Exercise directions: Find the lines below in which the string "rouge" occurs. Copy each one.

The input:

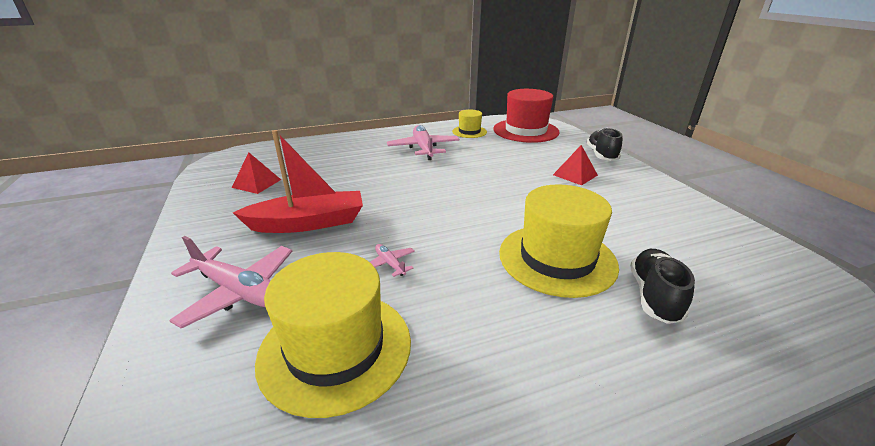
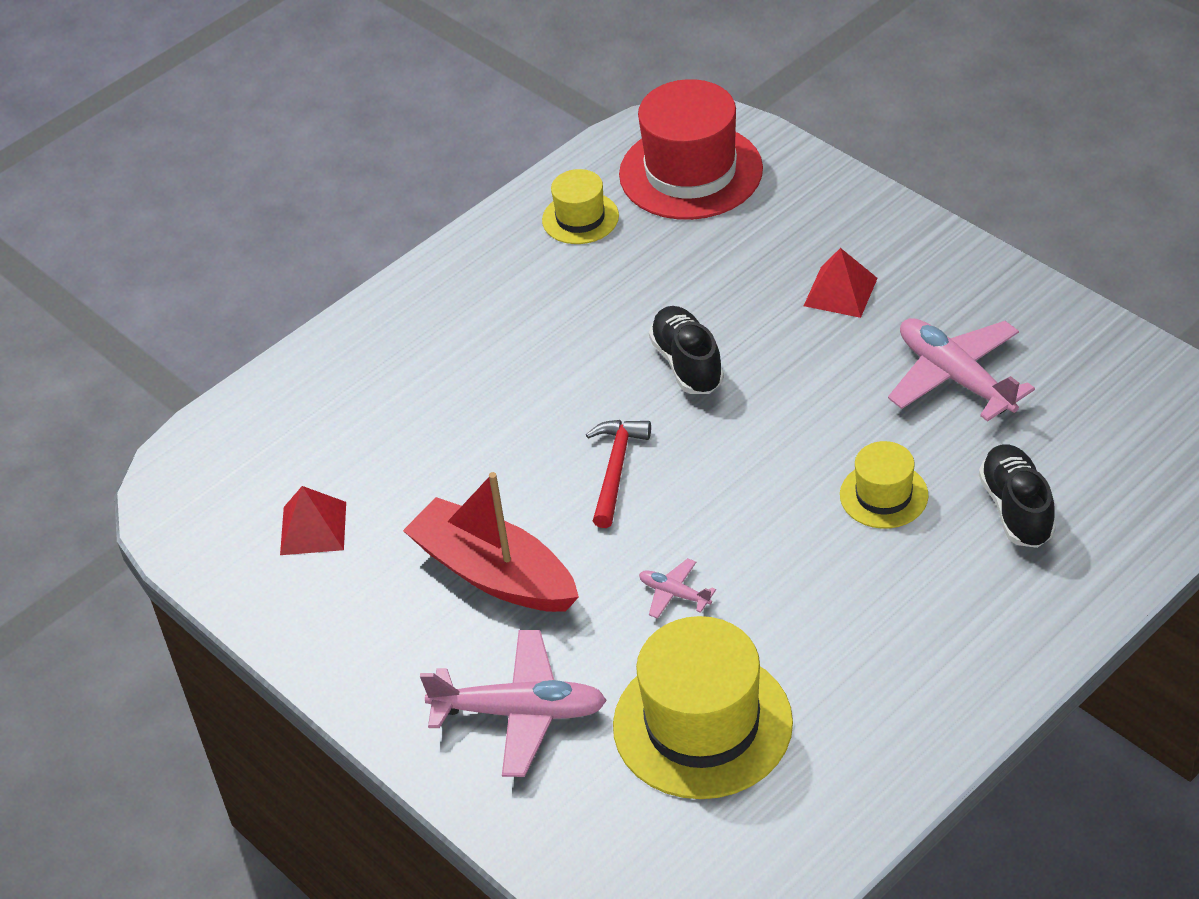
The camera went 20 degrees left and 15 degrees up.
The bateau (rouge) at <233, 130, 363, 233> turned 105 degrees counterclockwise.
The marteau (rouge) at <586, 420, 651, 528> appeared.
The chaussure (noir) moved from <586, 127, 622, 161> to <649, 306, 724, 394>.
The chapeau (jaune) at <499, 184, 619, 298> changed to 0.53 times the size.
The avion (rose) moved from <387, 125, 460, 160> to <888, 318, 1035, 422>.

Result of the task:
The bateau (rouge) at <233, 130, 363, 233> turned 105 degrees counterclockwise.
The marteau (rouge) at <586, 420, 651, 528> appeared.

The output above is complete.